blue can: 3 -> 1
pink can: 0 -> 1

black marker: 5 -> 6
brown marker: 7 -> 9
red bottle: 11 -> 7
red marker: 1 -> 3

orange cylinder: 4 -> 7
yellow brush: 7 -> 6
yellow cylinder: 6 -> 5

· · · · ·

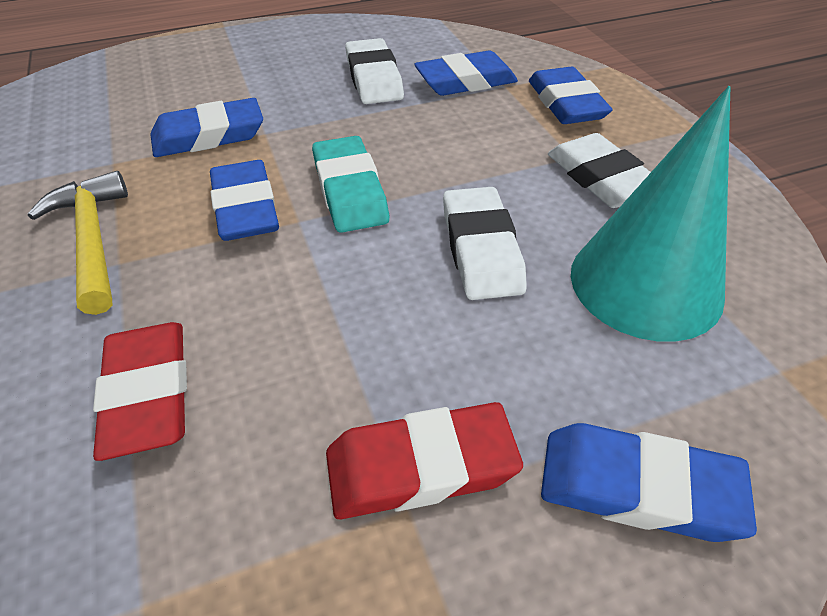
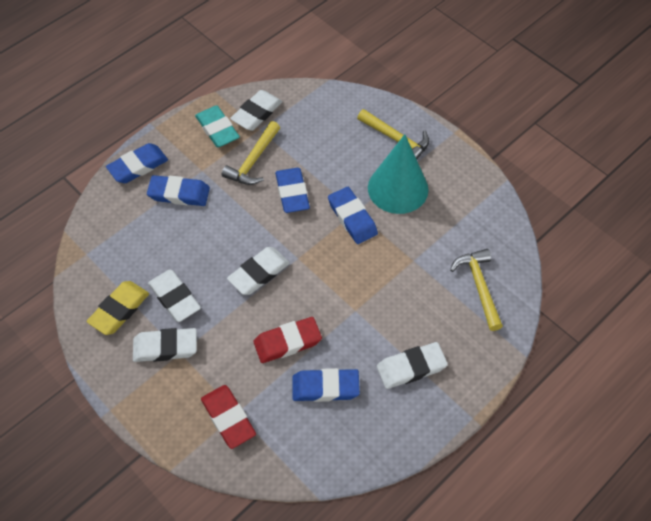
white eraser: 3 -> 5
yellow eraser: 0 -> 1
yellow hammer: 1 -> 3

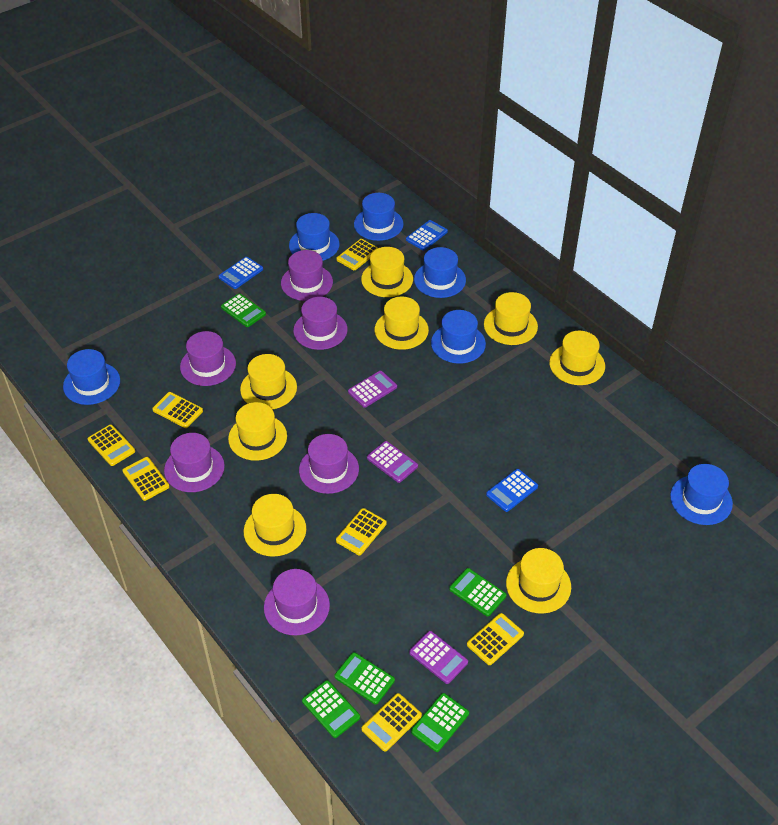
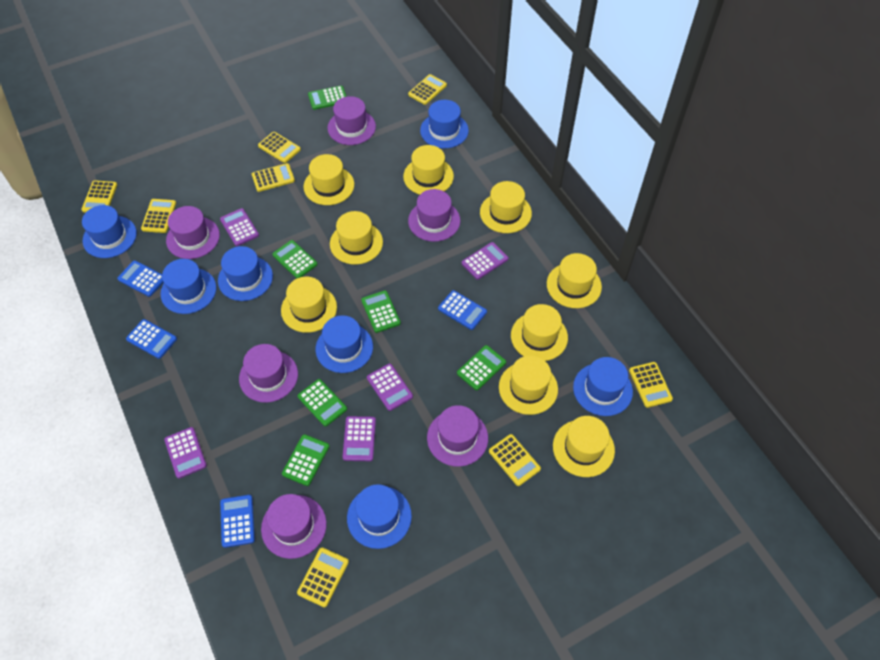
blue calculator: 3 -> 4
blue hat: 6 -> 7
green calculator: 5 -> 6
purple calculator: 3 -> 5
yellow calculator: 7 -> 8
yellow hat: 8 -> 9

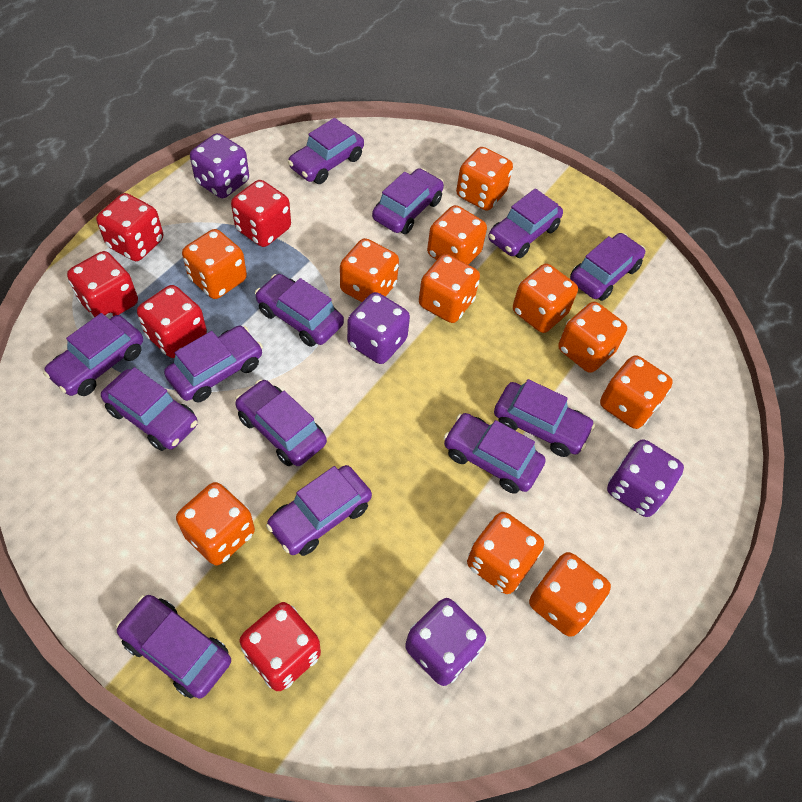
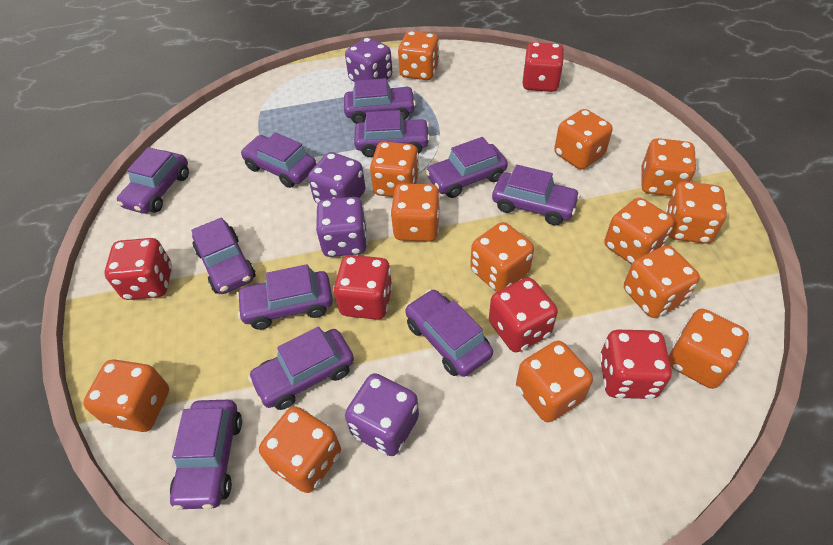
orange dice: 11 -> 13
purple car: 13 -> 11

· · · · ·

> [TRY IT] Your answer should consist of all lines in the listing above that contain "blue".

> [RESPONSE BOX]
blue can: 3 -> 1
blue calculator: 3 -> 4
blue hat: 6 -> 7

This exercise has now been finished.